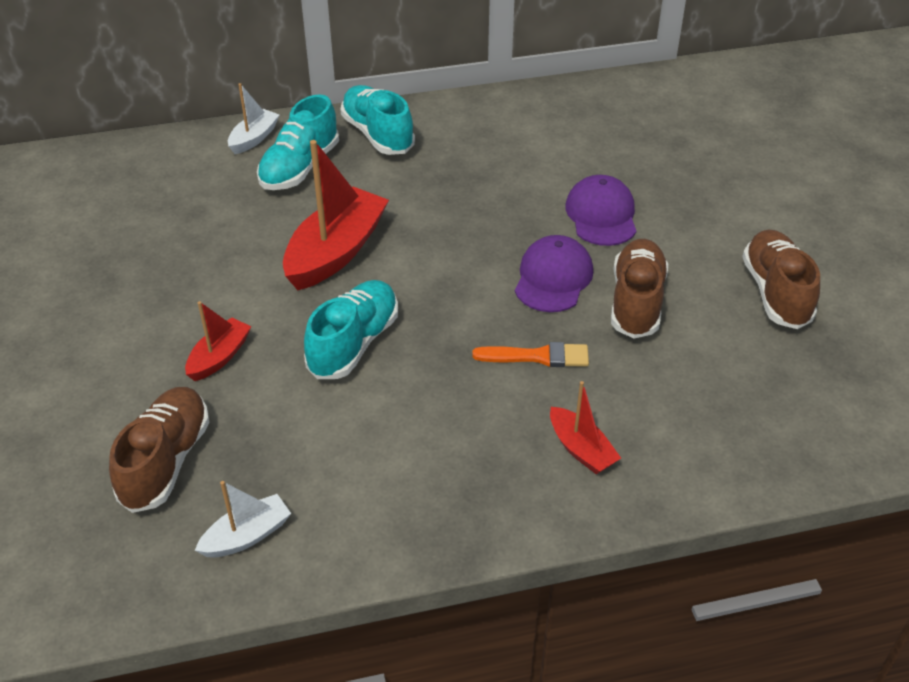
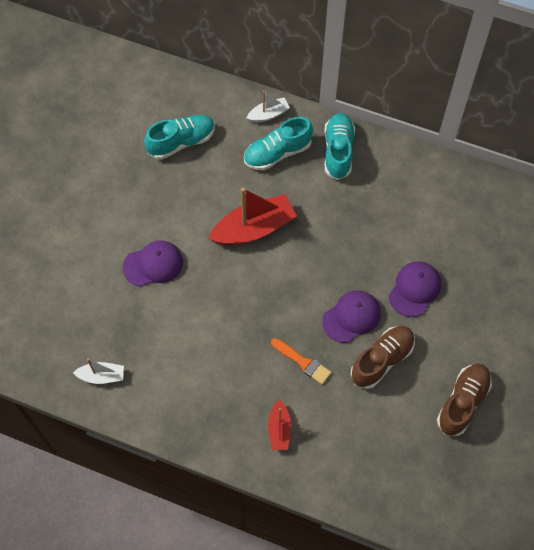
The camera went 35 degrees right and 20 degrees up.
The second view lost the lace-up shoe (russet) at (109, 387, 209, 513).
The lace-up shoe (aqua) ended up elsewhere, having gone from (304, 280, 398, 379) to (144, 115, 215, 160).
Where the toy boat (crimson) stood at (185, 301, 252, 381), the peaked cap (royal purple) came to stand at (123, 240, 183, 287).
* * * * * * * * *
■ ASSIGNMENT ■
Restate the whole listing above exactly, except for its images.

■ ANSWER BOX ■
The camera went 35 degrees right and 20 degrees up.
The second view lost the lace-up shoe (russet) at (109, 387, 209, 513).
The lace-up shoe (aqua) ended up elsewhere, having gone from (304, 280, 398, 379) to (144, 115, 215, 160).
Where the toy boat (crimson) stood at (185, 301, 252, 381), the peaked cap (royal purple) came to stand at (123, 240, 183, 287).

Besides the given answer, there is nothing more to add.